EXERCISE GOAL: Below is a block of entries; repeat exactly the lines starting at the line that contains "pink semicircle: (427, 49)" and ending at the line that contains "purple cross: (1264, 863)", both included.
>>>
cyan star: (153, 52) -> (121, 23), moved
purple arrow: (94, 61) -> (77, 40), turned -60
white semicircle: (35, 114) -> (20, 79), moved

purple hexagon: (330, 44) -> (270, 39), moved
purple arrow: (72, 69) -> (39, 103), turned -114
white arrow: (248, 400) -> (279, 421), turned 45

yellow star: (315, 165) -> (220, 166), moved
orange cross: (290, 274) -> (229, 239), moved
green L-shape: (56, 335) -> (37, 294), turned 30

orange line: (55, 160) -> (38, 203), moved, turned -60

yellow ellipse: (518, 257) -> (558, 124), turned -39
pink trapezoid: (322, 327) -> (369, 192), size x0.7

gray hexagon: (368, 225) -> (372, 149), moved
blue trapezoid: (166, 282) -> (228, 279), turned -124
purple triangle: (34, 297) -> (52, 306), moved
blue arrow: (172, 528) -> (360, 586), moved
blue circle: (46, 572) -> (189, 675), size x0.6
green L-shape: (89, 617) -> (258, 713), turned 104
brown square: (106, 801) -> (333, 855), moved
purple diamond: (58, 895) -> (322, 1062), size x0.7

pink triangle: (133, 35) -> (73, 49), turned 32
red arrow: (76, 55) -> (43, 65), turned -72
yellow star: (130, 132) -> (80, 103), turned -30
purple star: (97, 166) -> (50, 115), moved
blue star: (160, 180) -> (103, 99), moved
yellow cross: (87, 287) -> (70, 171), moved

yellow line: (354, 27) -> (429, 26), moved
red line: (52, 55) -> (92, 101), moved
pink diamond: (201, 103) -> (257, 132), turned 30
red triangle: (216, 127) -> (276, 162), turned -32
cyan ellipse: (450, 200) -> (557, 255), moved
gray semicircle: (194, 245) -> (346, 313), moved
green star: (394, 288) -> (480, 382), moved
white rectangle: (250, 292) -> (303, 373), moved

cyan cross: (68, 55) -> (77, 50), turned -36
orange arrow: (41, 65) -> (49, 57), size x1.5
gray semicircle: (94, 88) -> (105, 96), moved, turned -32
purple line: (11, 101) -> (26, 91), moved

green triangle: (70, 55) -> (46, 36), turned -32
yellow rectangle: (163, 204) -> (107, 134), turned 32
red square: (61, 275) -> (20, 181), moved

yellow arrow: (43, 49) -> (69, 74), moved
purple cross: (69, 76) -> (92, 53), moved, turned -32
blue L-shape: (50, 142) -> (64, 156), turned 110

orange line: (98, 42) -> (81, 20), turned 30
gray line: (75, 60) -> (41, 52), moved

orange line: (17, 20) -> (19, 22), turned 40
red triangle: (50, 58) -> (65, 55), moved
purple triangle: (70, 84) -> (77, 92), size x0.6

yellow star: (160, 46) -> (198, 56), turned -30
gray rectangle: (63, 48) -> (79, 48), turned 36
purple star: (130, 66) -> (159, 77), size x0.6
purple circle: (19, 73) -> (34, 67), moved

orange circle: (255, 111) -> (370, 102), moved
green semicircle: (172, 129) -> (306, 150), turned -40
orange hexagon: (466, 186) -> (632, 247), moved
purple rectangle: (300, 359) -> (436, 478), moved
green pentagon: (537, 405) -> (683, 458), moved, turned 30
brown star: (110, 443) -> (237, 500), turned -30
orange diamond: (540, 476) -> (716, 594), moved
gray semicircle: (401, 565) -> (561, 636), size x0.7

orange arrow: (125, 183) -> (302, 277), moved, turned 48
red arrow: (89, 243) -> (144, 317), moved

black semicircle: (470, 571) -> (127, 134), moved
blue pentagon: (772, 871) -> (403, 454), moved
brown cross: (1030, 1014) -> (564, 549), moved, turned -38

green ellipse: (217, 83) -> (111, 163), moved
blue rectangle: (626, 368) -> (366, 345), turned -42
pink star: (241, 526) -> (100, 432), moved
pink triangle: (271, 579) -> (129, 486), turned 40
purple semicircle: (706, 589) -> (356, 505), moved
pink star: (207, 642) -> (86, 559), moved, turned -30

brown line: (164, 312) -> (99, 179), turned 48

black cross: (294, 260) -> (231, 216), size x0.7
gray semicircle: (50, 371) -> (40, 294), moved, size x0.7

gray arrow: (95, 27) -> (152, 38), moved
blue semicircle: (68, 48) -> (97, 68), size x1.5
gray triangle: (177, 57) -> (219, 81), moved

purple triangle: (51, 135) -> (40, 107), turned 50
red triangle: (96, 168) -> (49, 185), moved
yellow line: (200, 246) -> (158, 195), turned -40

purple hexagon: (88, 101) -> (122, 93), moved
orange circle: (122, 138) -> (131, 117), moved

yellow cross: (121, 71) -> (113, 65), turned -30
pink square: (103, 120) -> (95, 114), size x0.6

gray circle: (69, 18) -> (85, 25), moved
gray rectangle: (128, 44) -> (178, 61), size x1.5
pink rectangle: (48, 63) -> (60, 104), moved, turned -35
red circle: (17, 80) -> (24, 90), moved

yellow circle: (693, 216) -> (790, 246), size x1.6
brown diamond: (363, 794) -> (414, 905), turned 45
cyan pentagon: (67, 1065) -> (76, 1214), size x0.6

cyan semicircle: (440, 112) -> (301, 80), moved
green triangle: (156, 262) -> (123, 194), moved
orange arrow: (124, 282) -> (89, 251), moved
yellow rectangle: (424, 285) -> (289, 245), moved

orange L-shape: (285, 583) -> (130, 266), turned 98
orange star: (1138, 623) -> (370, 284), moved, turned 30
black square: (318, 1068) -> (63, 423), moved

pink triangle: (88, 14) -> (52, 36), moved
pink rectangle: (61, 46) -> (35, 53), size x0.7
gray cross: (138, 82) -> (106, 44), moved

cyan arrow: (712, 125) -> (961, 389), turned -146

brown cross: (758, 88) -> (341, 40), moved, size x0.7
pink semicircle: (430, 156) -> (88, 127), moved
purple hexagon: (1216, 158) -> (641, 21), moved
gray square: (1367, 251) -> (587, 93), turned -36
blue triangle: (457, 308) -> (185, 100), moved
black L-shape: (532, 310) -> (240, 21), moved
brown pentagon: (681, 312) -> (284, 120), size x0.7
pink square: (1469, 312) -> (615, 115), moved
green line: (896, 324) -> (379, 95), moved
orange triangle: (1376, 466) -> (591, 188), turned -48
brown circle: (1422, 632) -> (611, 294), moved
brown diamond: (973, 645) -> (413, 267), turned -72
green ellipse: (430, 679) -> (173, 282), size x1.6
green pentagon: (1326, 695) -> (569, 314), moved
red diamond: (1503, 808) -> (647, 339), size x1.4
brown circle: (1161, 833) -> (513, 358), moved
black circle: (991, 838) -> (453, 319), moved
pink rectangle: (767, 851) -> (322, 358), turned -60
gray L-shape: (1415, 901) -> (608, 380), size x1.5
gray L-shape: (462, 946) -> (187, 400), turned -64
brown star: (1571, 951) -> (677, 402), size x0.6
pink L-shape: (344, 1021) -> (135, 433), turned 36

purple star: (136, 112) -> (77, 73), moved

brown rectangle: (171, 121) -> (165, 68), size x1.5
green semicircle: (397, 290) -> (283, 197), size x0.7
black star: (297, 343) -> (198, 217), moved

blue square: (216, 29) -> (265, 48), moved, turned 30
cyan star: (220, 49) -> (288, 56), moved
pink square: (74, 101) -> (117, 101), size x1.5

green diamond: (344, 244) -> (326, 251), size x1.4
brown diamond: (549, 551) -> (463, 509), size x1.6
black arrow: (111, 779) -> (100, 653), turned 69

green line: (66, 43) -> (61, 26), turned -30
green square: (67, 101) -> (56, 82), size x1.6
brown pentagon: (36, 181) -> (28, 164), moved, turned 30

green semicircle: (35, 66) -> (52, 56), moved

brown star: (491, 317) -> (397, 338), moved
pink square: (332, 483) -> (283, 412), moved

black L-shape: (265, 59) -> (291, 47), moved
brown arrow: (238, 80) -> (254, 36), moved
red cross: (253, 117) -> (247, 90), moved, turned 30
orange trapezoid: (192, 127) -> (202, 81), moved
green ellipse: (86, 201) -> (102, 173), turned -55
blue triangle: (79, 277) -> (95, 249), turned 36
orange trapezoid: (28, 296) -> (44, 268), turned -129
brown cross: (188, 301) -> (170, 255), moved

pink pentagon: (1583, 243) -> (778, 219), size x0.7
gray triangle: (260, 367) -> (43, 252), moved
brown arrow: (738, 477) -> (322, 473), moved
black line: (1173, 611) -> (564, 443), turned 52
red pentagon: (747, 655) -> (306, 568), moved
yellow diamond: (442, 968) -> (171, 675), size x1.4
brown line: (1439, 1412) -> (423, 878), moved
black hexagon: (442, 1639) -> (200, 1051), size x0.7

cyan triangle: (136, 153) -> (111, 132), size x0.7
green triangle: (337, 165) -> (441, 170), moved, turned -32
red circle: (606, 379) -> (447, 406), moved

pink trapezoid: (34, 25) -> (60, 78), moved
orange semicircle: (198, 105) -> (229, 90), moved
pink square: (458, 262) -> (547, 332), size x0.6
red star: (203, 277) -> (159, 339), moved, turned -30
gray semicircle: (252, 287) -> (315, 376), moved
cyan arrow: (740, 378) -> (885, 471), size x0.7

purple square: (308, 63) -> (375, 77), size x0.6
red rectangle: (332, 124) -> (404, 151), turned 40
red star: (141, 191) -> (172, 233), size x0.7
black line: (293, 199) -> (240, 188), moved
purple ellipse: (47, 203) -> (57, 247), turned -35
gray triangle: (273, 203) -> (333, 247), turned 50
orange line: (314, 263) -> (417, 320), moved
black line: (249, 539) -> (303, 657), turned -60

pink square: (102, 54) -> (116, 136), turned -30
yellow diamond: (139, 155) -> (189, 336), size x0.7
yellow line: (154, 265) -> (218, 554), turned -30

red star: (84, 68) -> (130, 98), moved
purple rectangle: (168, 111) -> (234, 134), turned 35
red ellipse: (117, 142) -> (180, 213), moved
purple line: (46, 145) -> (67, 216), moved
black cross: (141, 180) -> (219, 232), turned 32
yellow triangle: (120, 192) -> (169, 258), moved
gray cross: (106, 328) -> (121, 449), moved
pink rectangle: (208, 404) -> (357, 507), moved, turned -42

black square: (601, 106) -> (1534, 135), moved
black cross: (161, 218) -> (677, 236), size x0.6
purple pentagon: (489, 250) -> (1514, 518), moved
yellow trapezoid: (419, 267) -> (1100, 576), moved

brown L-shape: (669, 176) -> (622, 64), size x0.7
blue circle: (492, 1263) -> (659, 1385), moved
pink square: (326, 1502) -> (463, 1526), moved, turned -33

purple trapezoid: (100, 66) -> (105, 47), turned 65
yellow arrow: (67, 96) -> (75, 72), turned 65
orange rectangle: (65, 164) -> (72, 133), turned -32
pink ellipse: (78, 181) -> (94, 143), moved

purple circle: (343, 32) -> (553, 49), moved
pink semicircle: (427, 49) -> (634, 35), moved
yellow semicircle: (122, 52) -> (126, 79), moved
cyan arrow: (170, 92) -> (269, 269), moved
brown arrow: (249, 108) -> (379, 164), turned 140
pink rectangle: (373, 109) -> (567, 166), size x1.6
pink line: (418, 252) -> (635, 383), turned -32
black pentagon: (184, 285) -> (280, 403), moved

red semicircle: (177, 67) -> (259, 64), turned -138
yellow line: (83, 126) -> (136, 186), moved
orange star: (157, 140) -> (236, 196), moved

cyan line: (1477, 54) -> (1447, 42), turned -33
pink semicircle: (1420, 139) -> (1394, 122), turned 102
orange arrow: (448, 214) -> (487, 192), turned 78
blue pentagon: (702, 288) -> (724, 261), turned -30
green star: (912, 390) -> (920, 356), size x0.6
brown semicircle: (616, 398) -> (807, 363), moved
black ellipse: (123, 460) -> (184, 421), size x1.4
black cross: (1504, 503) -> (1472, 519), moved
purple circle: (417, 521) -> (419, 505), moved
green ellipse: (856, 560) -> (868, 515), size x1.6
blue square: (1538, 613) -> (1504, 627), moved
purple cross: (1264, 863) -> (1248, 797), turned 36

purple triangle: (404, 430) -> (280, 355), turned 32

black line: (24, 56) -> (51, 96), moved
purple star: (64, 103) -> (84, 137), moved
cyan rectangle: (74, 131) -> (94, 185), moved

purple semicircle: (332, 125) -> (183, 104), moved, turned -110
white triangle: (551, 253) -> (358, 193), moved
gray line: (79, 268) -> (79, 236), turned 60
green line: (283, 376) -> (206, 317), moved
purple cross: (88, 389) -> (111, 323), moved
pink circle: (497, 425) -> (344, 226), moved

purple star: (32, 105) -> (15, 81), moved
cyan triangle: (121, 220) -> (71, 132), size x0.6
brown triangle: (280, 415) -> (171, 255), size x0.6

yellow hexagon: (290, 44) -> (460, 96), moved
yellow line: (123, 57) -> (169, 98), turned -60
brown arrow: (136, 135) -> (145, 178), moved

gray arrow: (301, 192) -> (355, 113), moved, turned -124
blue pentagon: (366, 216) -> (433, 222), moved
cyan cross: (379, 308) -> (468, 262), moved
<<<
ANSWER TO THIS EXERCISE:
pink semicircle: (427, 49) -> (634, 35), moved
yellow semicircle: (122, 52) -> (126, 79), moved
cyan arrow: (170, 92) -> (269, 269), moved
brown arrow: (249, 108) -> (379, 164), turned 140
pink rectangle: (373, 109) -> (567, 166), size x1.6
pink line: (418, 252) -> (635, 383), turned -32
black pentagon: (184, 285) -> (280, 403), moved

red semicircle: (177, 67) -> (259, 64), turned -138
yellow line: (83, 126) -> (136, 186), moved
orange star: (157, 140) -> (236, 196), moved

cyan line: (1477, 54) -> (1447, 42), turned -33
pink semicircle: (1420, 139) -> (1394, 122), turned 102
orange arrow: (448, 214) -> (487, 192), turned 78
blue pentagon: (702, 288) -> (724, 261), turned -30
green star: (912, 390) -> (920, 356), size x0.6
brown semicircle: (616, 398) -> (807, 363), moved
black ellipse: (123, 460) -> (184, 421), size x1.4
black cross: (1504, 503) -> (1472, 519), moved
purple circle: (417, 521) -> (419, 505), moved
green ellipse: (856, 560) -> (868, 515), size x1.6
blue square: (1538, 613) -> (1504, 627), moved
purple cross: (1264, 863) -> (1248, 797), turned 36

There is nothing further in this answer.